* **To do**: Would you reproduce exactly the lines below from the one holding "CN1 pin 1: GND -> VCC" through the one holding "R1: 3.3k (N4, N6) -> 430k (N4, N6)", inclusive, and no others?

----- Data under study -----

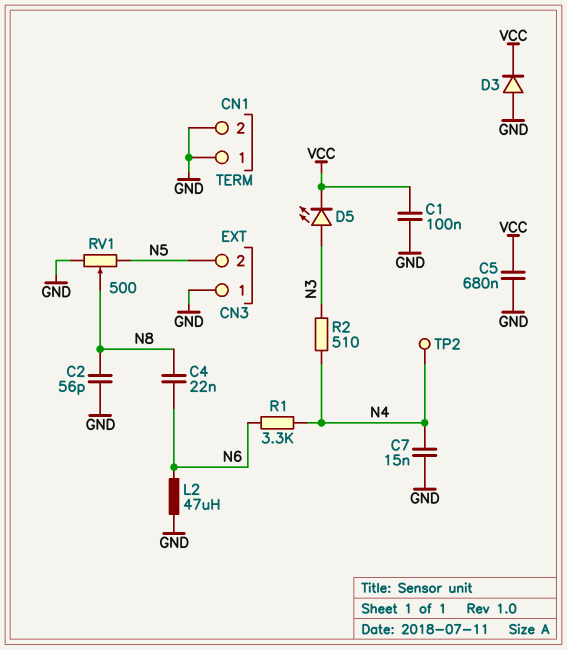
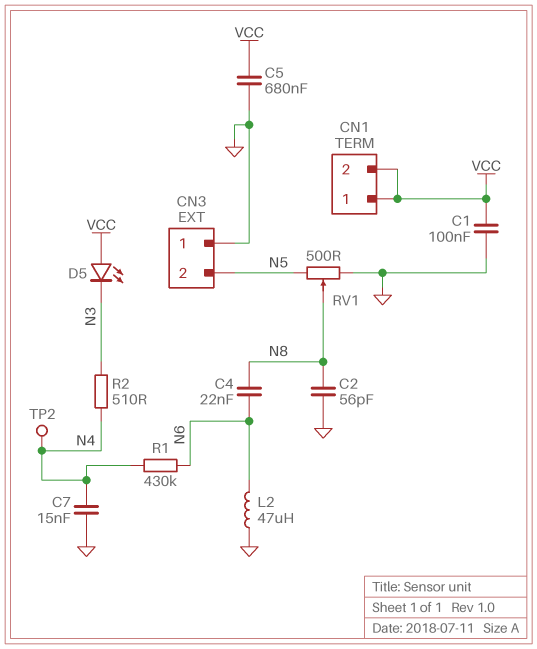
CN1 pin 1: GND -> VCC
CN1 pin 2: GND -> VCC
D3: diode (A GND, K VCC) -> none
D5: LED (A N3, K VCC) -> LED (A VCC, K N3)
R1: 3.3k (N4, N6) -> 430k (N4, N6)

-----
----- Data under study -----

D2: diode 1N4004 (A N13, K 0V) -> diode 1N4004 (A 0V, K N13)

-----
----- Data under study -----

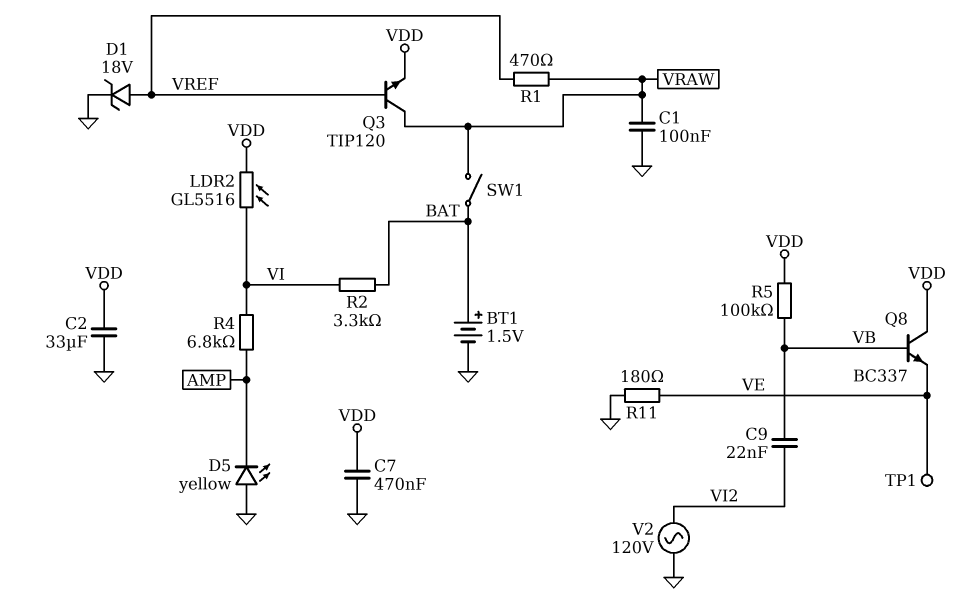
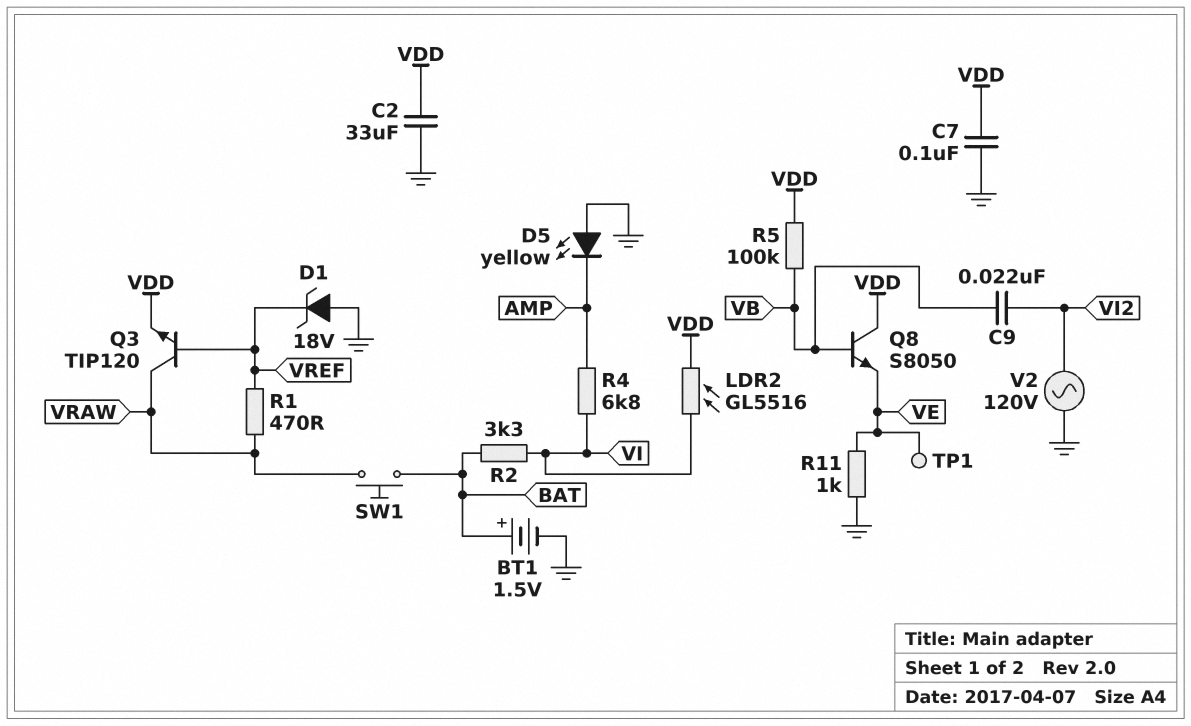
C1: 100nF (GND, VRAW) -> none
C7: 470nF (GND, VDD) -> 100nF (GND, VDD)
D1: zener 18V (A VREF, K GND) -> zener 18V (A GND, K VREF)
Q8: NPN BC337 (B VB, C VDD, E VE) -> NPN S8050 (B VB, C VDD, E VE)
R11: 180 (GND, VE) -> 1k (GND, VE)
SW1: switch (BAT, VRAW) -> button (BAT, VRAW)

-----

* **Response to the exercise**:
CN1 pin 1: GND -> VCC
CN1 pin 2: GND -> VCC
D3: diode (A GND, K VCC) -> none
D5: LED (A N3, K VCC) -> LED (A VCC, K N3)
R1: 3.3k (N4, N6) -> 430k (N4, N6)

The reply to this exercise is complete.